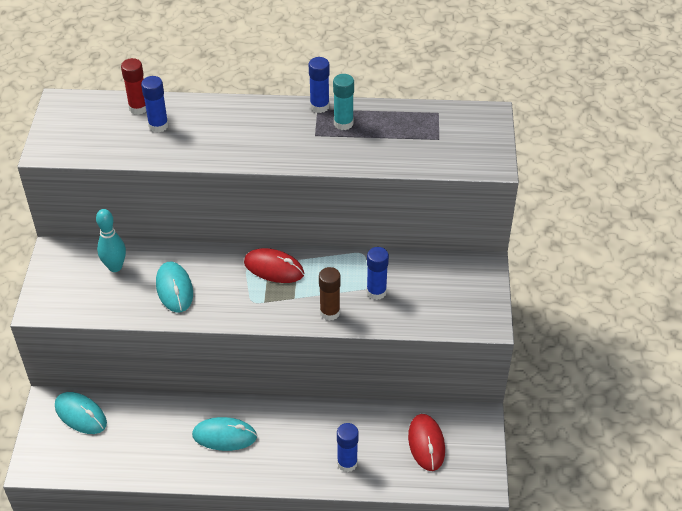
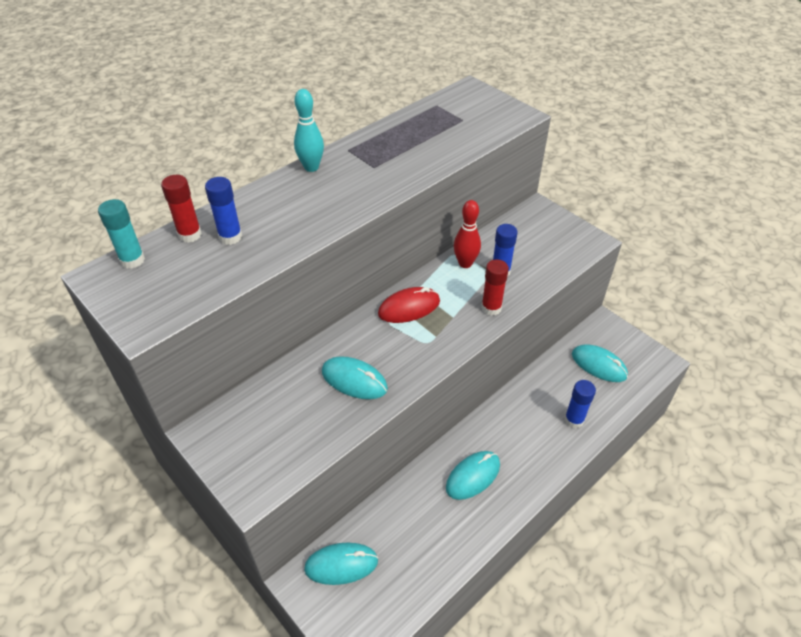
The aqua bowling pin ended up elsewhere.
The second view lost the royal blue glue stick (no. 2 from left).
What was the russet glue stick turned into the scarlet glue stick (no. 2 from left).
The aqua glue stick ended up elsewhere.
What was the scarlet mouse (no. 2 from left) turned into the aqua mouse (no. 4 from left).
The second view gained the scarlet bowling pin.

How to complete this task
Reproduce all of the data exactly, omitting each picture it holds.

Response to this task
The aqua bowling pin ended up elsewhere.
The second view lost the royal blue glue stick (no. 2 from left).
What was the russet glue stick turned into the scarlet glue stick (no. 2 from left).
The aqua glue stick ended up elsewhere.
What was the scarlet mouse (no. 2 from left) turned into the aqua mouse (no. 4 from left).
The second view gained the scarlet bowling pin.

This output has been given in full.